START Given entries

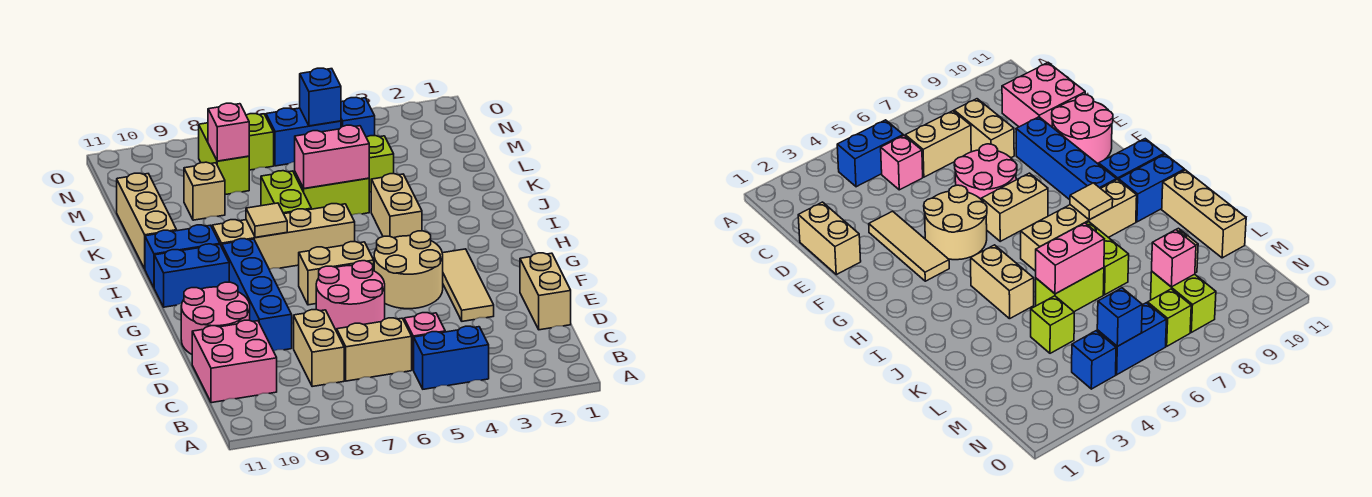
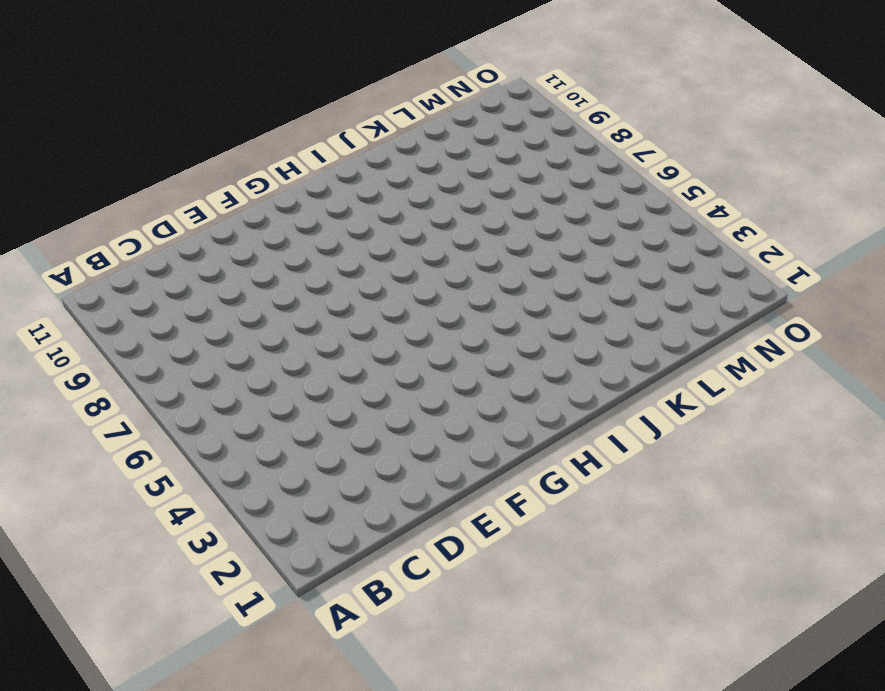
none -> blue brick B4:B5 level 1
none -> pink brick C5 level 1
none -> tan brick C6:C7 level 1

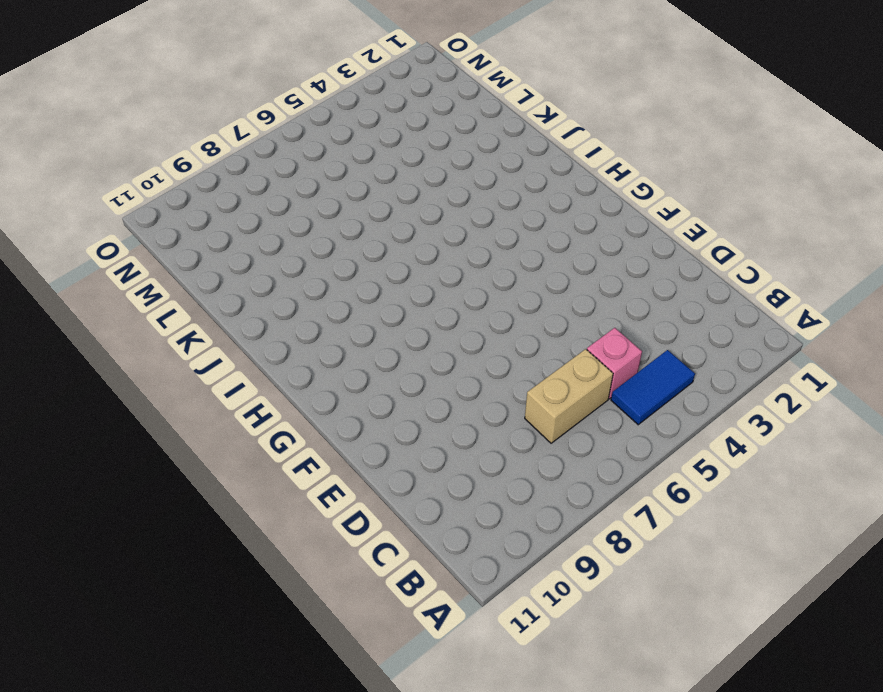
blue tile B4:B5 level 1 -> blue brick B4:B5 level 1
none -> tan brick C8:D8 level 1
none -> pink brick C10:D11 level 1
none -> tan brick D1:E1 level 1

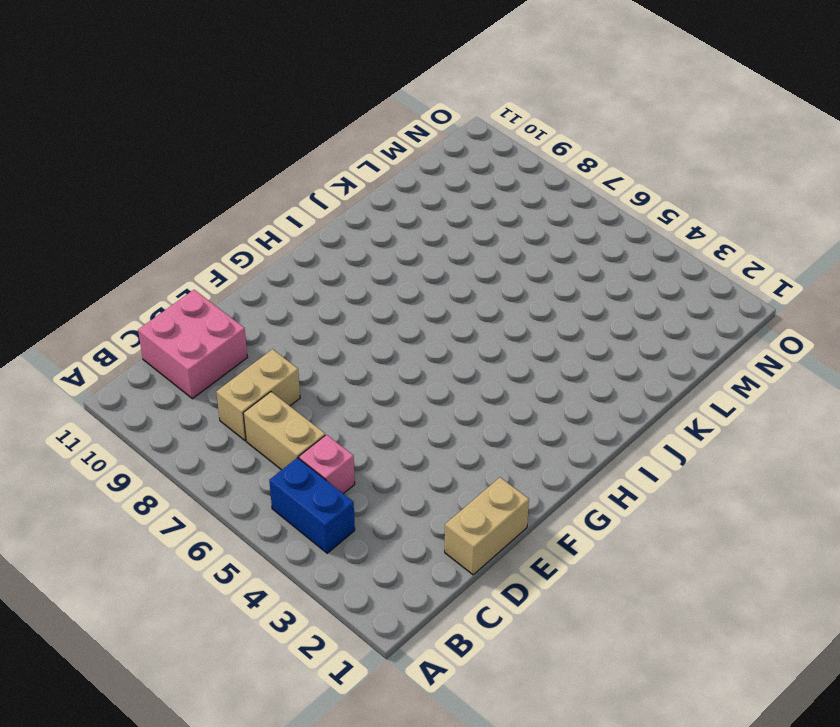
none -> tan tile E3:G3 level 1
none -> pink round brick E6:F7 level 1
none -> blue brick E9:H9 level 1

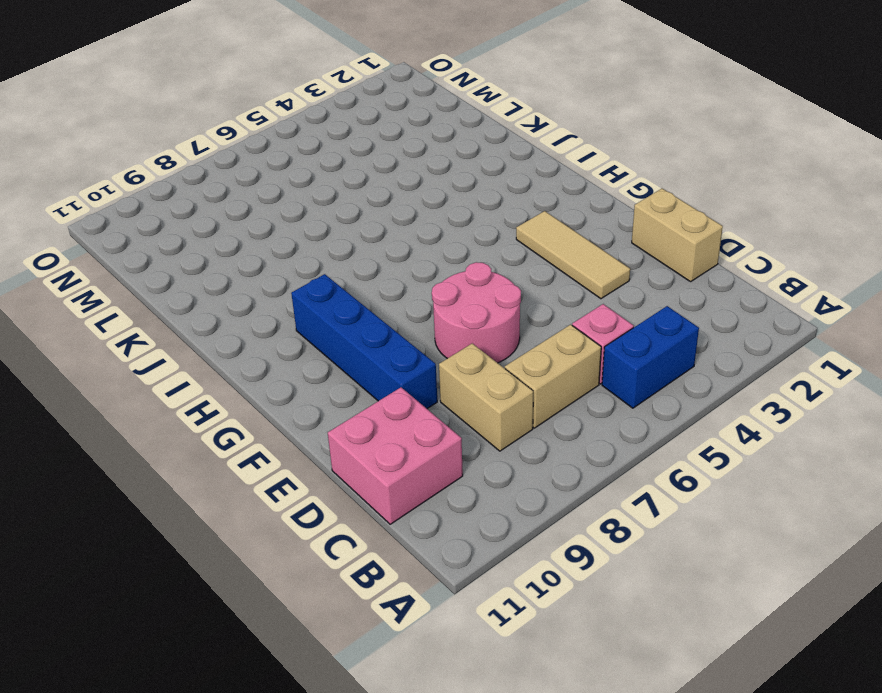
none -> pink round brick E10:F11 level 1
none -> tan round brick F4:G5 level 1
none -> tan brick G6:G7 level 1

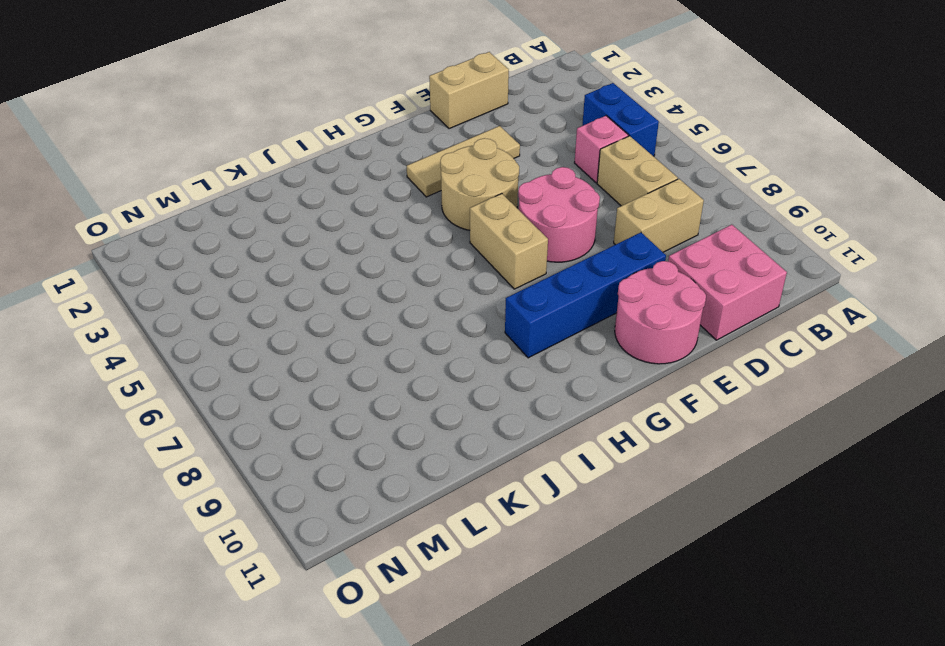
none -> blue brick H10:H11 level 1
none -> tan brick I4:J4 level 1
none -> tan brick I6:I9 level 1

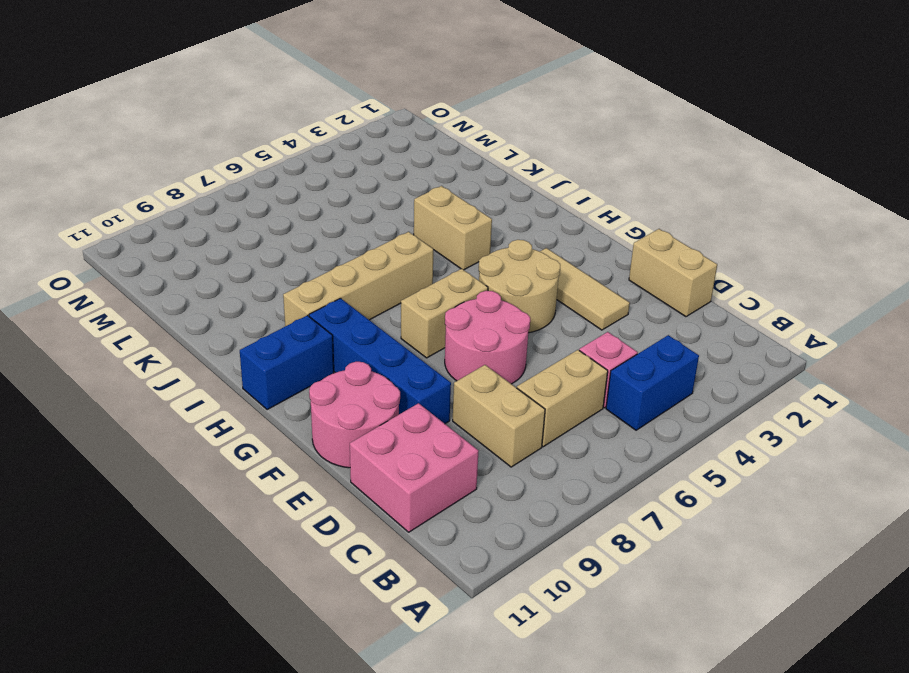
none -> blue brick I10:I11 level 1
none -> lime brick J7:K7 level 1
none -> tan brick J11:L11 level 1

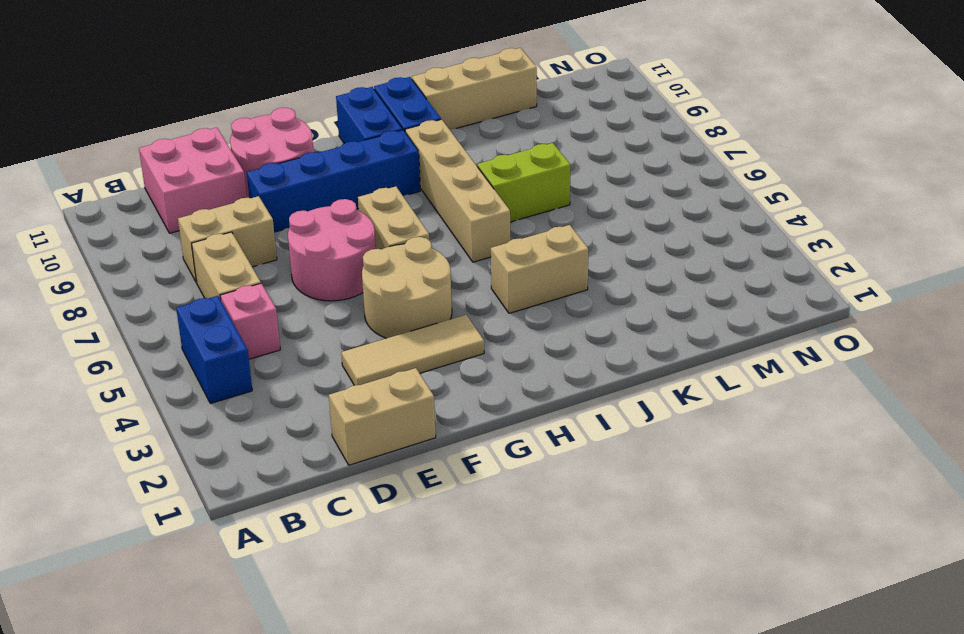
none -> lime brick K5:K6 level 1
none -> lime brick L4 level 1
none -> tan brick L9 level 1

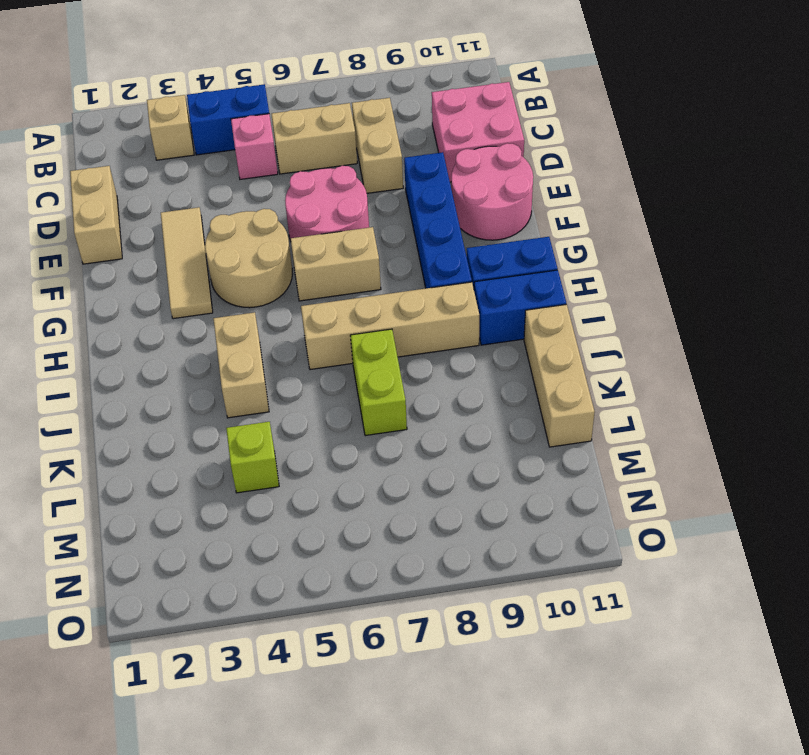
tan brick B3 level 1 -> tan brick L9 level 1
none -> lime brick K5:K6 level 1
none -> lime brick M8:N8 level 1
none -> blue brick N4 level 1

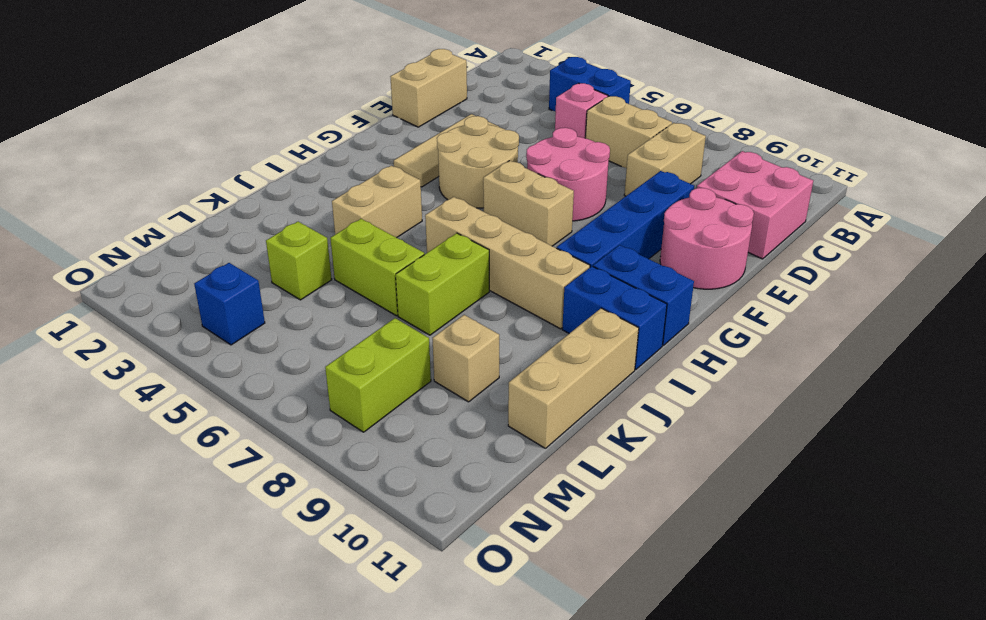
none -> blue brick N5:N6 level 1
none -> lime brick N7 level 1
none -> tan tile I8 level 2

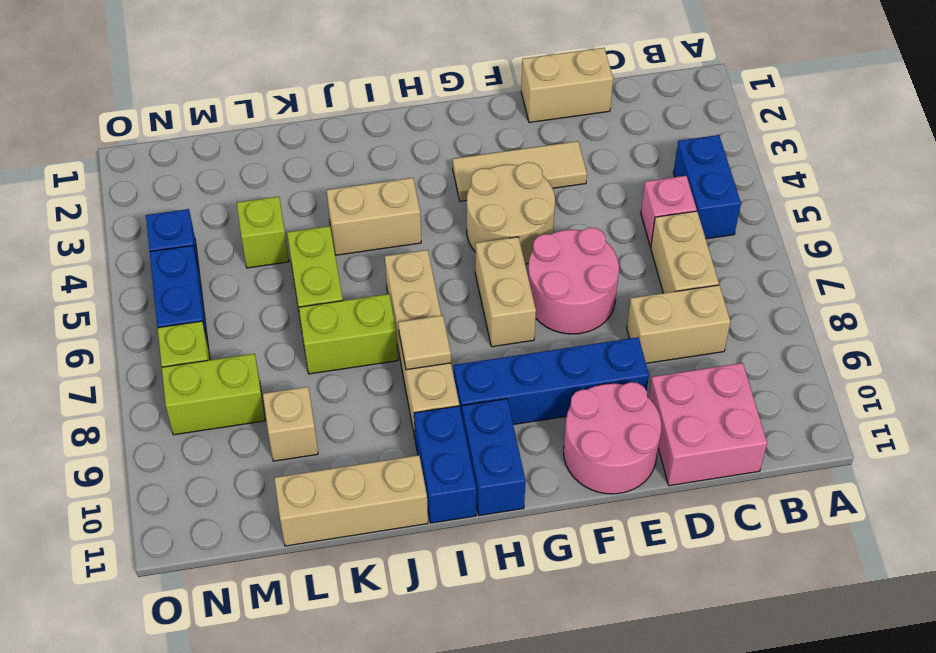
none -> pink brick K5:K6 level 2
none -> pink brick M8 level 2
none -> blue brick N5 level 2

END Given entries
START Given entries

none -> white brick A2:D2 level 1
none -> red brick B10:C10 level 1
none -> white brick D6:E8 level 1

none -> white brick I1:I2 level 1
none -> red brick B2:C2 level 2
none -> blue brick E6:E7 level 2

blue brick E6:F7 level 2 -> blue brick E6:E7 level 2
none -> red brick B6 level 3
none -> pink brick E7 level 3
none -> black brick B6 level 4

END Given entries

**Description of the task**
Find where the line with "none -> blue brick B4:B5 level 1" sits in the material above and where the line with "none -> blue brick N5 level 2" sits. Set down exactly the lines from the first to the second, both included and nothing else, without pictures.

**Answer below**
none -> blue brick B4:B5 level 1
none -> pink brick C5 level 1
none -> tan brick C6:C7 level 1

blue tile B4:B5 level 1 -> blue brick B4:B5 level 1
none -> tan brick C8:D8 level 1
none -> pink brick C10:D11 level 1
none -> tan brick D1:E1 level 1

none -> tan tile E3:G3 level 1
none -> pink round brick E6:F7 level 1
none -> blue brick E9:H9 level 1

none -> pink round brick E10:F11 level 1
none -> tan round brick F4:G5 level 1
none -> tan brick G6:G7 level 1

none -> blue brick H10:H11 level 1
none -> tan brick I4:J4 level 1
none -> tan brick I6:I9 level 1

none -> blue brick I10:I11 level 1
none -> lime brick J7:K7 level 1
none -> tan brick J11:L11 level 1

none -> lime brick K5:K6 level 1
none -> lime brick L4 level 1
none -> tan brick L9 level 1

tan brick B3 level 1 -> tan brick L9 level 1
none -> lime brick K5:K6 level 1
none -> lime brick M8:N8 level 1
none -> blue brick N4 level 1

none -> blue brick N5:N6 level 1
none -> lime brick N7 level 1
none -> tan tile I8 level 2

none -> pink brick K5:K6 level 2
none -> pink brick M8 level 2
none -> blue brick N5 level 2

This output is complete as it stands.